### Task description:
Lines from the one containing "orange spinning top: 6 -> 5" through the last one in the data below: write them out word for word, and only them.

### Source records:
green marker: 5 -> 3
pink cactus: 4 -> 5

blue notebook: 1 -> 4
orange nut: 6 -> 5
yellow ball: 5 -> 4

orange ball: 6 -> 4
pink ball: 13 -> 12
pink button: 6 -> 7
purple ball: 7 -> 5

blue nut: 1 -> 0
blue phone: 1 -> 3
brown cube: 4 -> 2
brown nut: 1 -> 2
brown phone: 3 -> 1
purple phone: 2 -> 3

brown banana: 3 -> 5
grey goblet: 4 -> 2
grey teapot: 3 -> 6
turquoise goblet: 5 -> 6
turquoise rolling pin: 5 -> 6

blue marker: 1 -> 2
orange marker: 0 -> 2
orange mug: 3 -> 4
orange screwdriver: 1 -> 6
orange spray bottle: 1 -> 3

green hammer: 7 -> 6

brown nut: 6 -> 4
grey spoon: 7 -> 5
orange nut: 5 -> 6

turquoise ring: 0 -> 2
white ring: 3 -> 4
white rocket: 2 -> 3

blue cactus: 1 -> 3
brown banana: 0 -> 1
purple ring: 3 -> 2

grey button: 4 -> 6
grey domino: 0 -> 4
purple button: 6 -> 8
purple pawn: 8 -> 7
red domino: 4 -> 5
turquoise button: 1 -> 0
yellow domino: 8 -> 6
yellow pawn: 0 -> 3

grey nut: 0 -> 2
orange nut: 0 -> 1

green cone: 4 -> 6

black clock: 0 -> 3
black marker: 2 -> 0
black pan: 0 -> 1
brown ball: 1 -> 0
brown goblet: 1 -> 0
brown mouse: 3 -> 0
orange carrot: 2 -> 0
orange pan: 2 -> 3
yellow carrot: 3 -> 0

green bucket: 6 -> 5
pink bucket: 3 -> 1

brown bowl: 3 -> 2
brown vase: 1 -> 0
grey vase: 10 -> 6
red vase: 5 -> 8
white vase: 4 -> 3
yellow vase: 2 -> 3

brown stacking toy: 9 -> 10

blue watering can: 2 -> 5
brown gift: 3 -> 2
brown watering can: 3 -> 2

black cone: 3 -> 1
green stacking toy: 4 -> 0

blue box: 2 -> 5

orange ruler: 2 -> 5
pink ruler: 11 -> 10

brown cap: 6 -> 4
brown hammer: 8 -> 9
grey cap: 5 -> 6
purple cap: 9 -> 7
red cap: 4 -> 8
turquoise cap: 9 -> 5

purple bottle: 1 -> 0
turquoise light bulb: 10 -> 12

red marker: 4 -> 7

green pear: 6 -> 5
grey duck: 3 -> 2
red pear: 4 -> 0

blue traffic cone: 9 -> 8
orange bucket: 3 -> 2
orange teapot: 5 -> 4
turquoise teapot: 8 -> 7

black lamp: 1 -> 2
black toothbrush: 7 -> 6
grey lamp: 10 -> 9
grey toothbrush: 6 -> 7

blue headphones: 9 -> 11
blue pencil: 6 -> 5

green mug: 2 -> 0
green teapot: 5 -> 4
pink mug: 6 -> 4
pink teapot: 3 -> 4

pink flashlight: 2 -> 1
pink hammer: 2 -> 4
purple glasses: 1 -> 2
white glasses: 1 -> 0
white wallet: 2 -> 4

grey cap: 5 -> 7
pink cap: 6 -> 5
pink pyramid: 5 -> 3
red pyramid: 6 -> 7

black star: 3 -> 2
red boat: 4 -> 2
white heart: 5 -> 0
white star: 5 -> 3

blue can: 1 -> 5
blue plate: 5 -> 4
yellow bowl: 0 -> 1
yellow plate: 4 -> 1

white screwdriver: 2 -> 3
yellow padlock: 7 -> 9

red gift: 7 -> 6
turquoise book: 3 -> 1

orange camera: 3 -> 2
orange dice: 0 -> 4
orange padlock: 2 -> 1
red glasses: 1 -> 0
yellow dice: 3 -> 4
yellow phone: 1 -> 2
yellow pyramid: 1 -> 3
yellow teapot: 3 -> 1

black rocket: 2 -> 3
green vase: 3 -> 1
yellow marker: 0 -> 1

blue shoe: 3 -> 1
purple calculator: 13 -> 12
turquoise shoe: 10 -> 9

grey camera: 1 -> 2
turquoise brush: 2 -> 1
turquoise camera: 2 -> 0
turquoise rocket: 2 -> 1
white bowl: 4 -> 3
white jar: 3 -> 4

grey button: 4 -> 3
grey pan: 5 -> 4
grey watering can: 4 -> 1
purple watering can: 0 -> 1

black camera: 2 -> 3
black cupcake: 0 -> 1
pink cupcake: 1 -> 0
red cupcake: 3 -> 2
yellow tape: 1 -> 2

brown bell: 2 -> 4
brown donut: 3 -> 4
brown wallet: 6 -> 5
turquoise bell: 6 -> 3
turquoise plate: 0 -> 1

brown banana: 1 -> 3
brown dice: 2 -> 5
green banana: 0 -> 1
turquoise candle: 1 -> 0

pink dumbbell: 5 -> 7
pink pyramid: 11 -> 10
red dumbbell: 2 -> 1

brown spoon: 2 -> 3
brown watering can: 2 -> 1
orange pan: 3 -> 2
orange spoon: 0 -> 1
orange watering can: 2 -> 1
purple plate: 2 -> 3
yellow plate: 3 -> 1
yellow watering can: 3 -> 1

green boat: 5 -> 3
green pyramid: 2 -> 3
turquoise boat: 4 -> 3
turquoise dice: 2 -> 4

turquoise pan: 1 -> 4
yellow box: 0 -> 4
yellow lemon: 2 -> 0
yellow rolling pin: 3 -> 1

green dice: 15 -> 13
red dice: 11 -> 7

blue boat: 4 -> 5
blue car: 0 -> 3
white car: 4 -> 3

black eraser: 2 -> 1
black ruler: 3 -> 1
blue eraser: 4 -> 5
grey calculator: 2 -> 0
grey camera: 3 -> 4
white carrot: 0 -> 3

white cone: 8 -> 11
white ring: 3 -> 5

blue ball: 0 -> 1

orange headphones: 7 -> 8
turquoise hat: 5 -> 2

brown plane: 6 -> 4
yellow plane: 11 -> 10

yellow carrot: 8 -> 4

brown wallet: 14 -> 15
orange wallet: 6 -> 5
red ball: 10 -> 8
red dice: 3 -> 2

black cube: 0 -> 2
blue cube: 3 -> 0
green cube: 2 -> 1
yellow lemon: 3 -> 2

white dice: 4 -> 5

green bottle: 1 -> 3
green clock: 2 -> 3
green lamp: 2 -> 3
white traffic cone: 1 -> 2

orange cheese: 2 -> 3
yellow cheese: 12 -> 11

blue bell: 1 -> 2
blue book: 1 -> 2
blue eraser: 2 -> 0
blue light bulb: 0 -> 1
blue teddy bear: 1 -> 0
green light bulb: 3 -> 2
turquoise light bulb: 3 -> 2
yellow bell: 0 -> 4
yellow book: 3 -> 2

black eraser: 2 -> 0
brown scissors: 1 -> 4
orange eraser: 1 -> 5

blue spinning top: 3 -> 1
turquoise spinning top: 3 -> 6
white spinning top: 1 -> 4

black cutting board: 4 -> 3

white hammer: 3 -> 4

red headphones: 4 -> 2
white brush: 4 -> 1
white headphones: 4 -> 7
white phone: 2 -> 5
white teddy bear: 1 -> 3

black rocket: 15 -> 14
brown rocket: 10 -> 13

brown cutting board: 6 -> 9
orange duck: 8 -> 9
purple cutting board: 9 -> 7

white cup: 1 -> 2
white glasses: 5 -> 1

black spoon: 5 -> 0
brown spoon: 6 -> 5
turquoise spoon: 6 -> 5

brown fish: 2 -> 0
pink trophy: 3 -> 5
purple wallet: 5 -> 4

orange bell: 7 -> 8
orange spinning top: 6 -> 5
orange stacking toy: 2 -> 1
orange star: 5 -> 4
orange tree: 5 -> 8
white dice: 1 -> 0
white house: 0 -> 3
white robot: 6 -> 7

### Task solution:
orange spinning top: 6 -> 5
orange stacking toy: 2 -> 1
orange star: 5 -> 4
orange tree: 5 -> 8
white dice: 1 -> 0
white house: 0 -> 3
white robot: 6 -> 7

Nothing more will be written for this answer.